§ **Dataset records**:
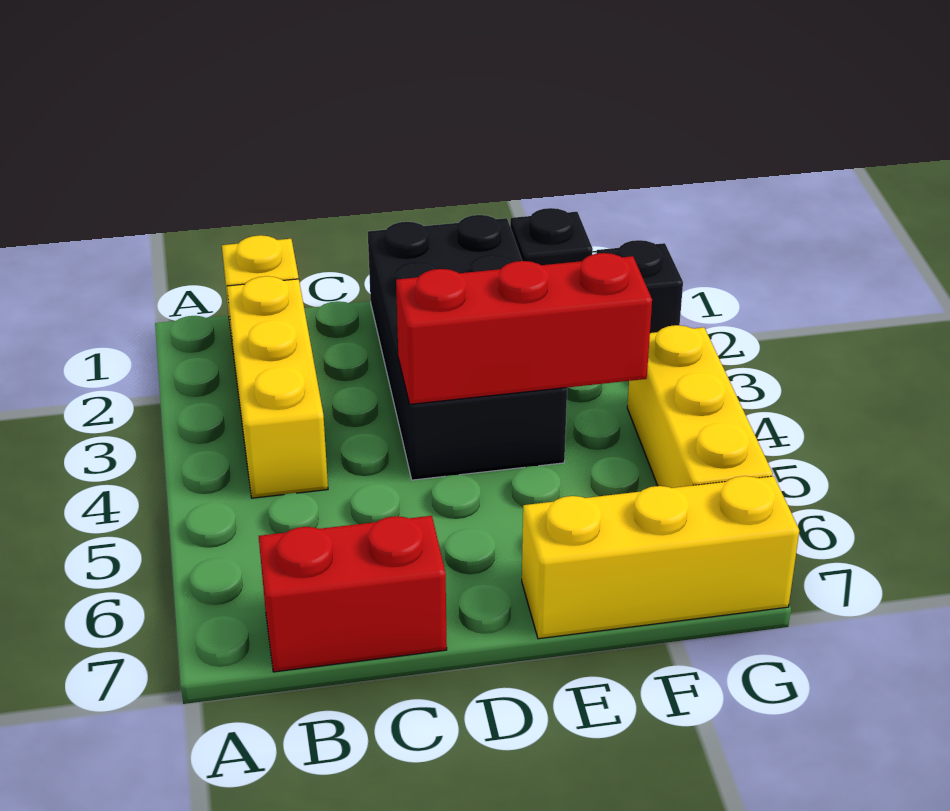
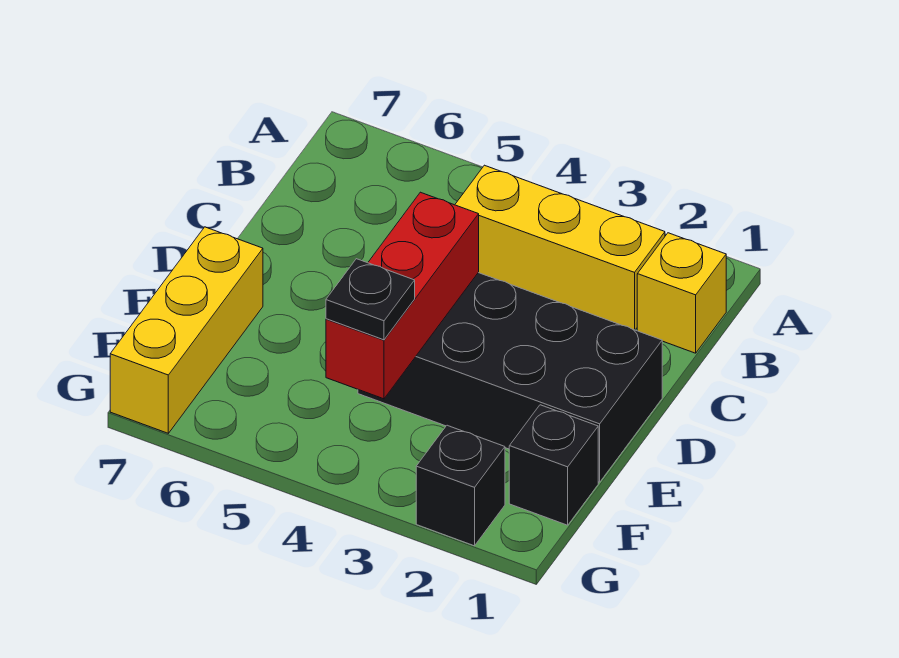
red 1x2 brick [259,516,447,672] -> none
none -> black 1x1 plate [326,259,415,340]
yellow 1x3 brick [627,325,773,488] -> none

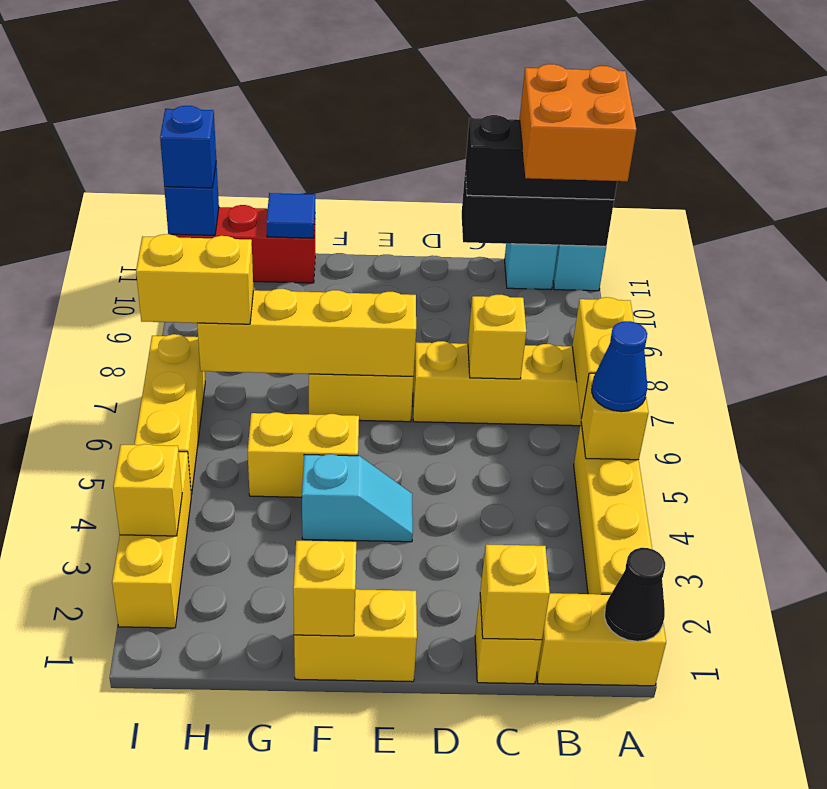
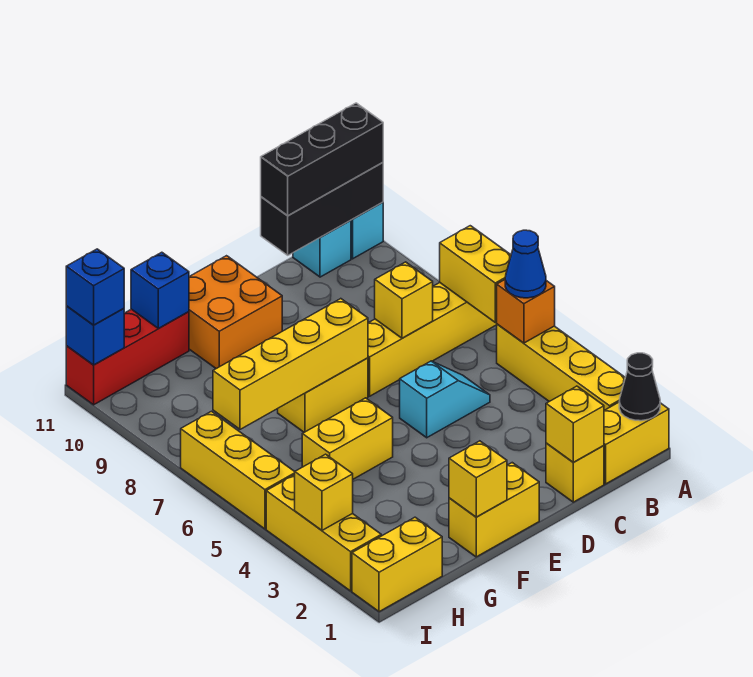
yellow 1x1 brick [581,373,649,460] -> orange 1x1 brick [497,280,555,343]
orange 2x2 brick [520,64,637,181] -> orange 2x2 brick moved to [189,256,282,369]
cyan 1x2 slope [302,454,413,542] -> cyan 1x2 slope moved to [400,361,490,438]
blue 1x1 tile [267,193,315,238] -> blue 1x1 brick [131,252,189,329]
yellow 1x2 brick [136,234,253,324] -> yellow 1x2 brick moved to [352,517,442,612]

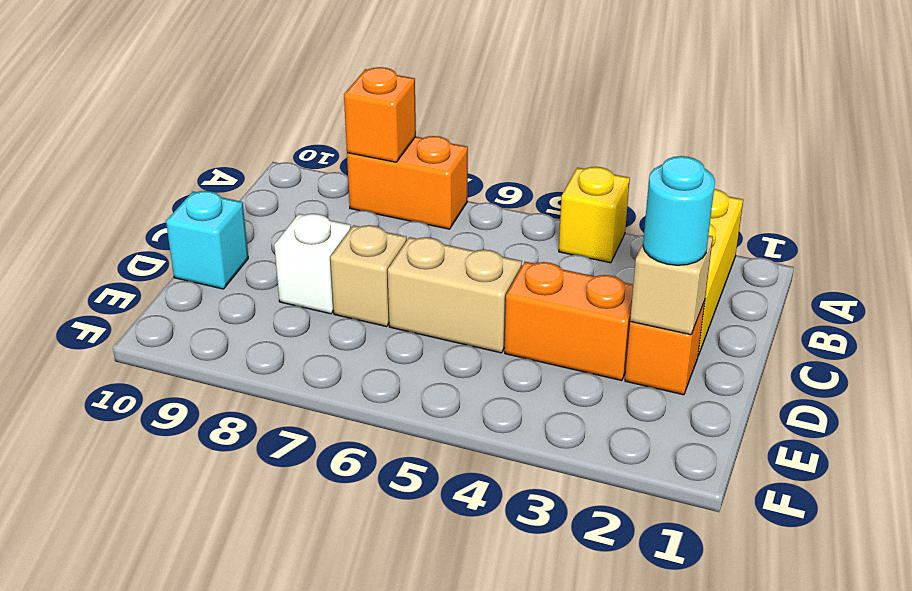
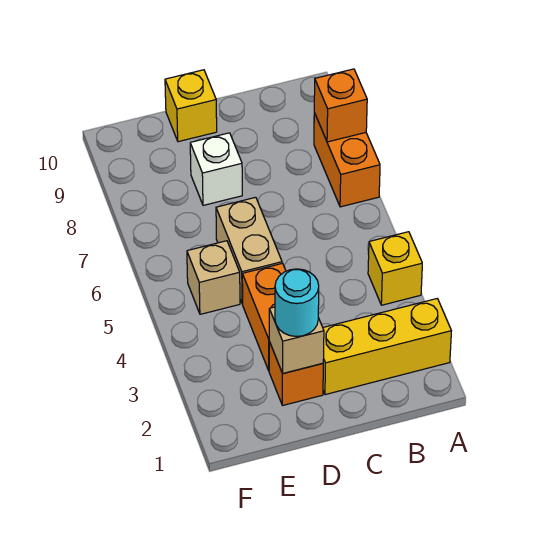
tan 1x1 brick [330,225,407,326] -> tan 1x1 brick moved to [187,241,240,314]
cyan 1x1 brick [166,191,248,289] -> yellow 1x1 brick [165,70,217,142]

...

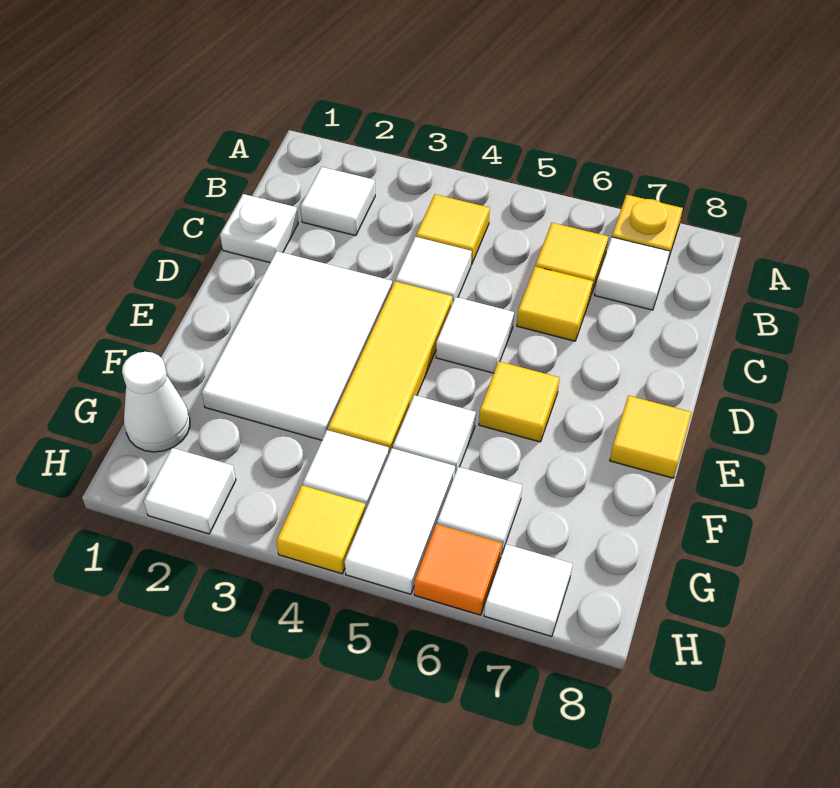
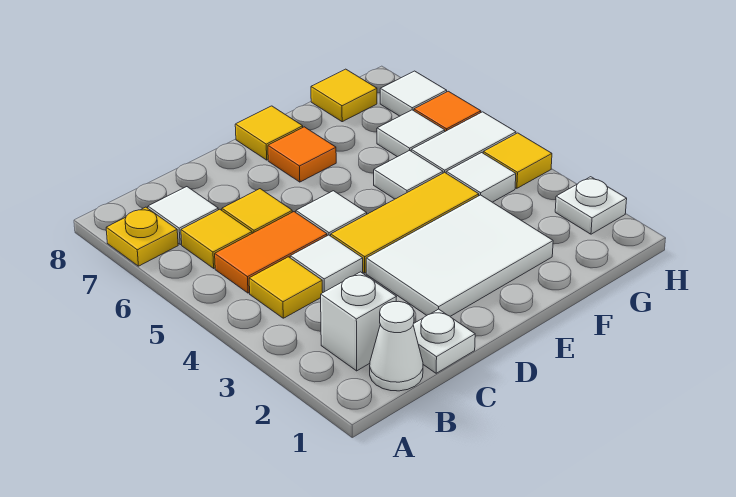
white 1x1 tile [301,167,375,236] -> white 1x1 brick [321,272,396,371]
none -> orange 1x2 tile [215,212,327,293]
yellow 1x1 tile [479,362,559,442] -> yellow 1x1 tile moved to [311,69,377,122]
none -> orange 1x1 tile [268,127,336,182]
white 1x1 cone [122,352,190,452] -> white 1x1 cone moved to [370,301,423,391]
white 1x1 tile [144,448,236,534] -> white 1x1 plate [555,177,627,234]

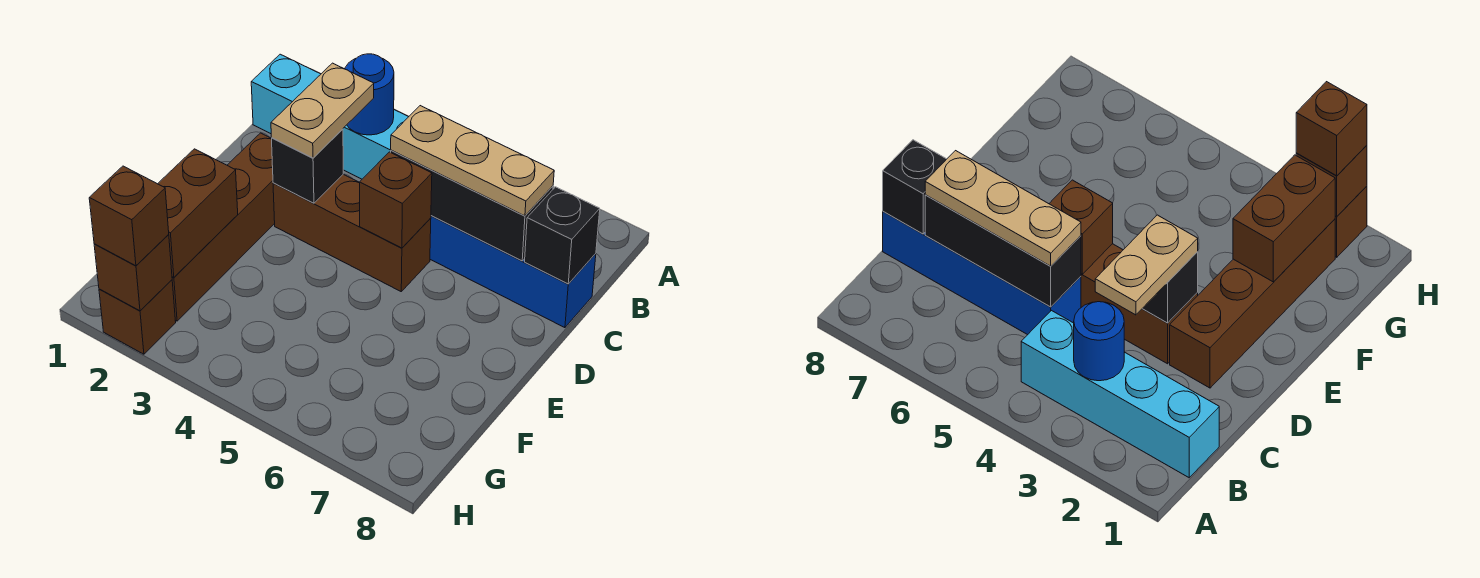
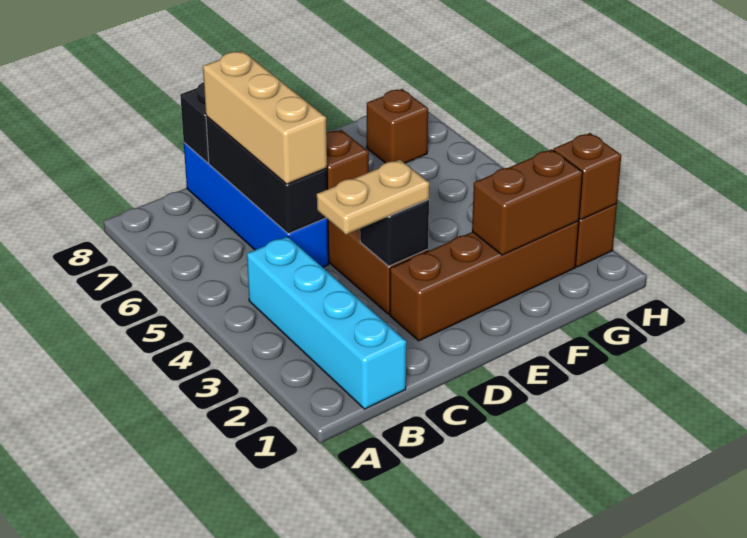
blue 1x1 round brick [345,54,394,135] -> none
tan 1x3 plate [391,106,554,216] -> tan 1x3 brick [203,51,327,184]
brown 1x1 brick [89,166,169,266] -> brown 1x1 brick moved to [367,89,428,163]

§ **What the task requires**: Please repeat the lines of the material above exactly, starting with the line that contains "none -> orange 1x2 tile [215,212,327,293]" and ending with the line that contains "brown 1x1 brick [89,166,169,266]". Leave the pictures out.

§ **Task answer**:
none -> orange 1x2 tile [215,212,327,293]
yellow 1x1 tile [479,362,559,442] -> yellow 1x1 tile moved to [311,69,377,122]
none -> orange 1x1 tile [268,127,336,182]
white 1x1 cone [122,352,190,452] -> white 1x1 cone moved to [370,301,423,391]
white 1x1 tile [144,448,236,534] -> white 1x1 plate [555,177,627,234]

blue 1x1 round brick [345,54,394,135] -> none
tan 1x3 plate [391,106,554,216] -> tan 1x3 brick [203,51,327,184]
brown 1x1 brick [89,166,169,266] -> brown 1x1 brick moved to [367,89,428,163]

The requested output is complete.